- _WHAT THE EXERCISE ASKS_
Print exactly the lines below between the line holding "BAT3: 12V (plus" and the line holding "U2: XL1509 -> LM2575", inclusive, and nothing more.
EXTRACTED RECORDS Start Marker
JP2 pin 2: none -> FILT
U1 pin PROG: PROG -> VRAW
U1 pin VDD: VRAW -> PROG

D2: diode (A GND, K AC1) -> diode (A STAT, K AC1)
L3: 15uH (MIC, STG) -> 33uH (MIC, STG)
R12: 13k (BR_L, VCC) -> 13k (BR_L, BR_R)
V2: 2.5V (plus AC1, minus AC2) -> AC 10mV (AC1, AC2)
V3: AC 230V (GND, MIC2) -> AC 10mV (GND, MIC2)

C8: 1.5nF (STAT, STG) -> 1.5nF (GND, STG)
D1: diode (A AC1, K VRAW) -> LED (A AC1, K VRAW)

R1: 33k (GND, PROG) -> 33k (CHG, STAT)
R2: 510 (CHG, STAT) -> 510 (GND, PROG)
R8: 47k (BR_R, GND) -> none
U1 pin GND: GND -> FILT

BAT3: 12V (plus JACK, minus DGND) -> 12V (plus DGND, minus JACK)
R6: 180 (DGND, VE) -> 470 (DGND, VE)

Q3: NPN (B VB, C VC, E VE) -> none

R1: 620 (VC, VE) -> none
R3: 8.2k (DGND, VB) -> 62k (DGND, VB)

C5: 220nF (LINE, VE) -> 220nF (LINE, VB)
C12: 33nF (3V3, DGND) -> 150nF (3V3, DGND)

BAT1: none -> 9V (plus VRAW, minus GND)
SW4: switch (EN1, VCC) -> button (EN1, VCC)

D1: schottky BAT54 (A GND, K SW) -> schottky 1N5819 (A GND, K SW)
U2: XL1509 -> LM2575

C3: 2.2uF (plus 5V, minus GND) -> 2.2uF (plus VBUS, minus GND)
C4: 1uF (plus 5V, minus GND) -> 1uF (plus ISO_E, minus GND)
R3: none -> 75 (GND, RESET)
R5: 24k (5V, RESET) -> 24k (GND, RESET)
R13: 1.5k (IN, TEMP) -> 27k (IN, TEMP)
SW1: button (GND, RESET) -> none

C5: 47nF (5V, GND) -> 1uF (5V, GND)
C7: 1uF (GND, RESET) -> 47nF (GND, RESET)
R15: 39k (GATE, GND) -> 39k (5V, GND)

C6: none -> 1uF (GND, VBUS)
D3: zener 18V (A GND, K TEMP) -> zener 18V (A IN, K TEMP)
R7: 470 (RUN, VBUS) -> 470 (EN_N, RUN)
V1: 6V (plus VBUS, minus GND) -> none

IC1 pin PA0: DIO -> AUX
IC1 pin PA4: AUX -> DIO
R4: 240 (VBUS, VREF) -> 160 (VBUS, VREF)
EXTRACTED RECORDS End Marker
- _ANSWER TO THIS EXERCISE_
BAT3: 12V (plus JACK, minus DGND) -> 12V (plus DGND, minus JACK)
R6: 180 (DGND, VE) -> 470 (DGND, VE)

Q3: NPN (B VB, C VC, E VE) -> none

R1: 620 (VC, VE) -> none
R3: 8.2k (DGND, VB) -> 62k (DGND, VB)

C5: 220nF (LINE, VE) -> 220nF (LINE, VB)
C12: 33nF (3V3, DGND) -> 150nF (3V3, DGND)

BAT1: none -> 9V (plus VRAW, minus GND)
SW4: switch (EN1, VCC) -> button (EN1, VCC)

D1: schottky BAT54 (A GND, K SW) -> schottky 1N5819 (A GND, K SW)
U2: XL1509 -> LM2575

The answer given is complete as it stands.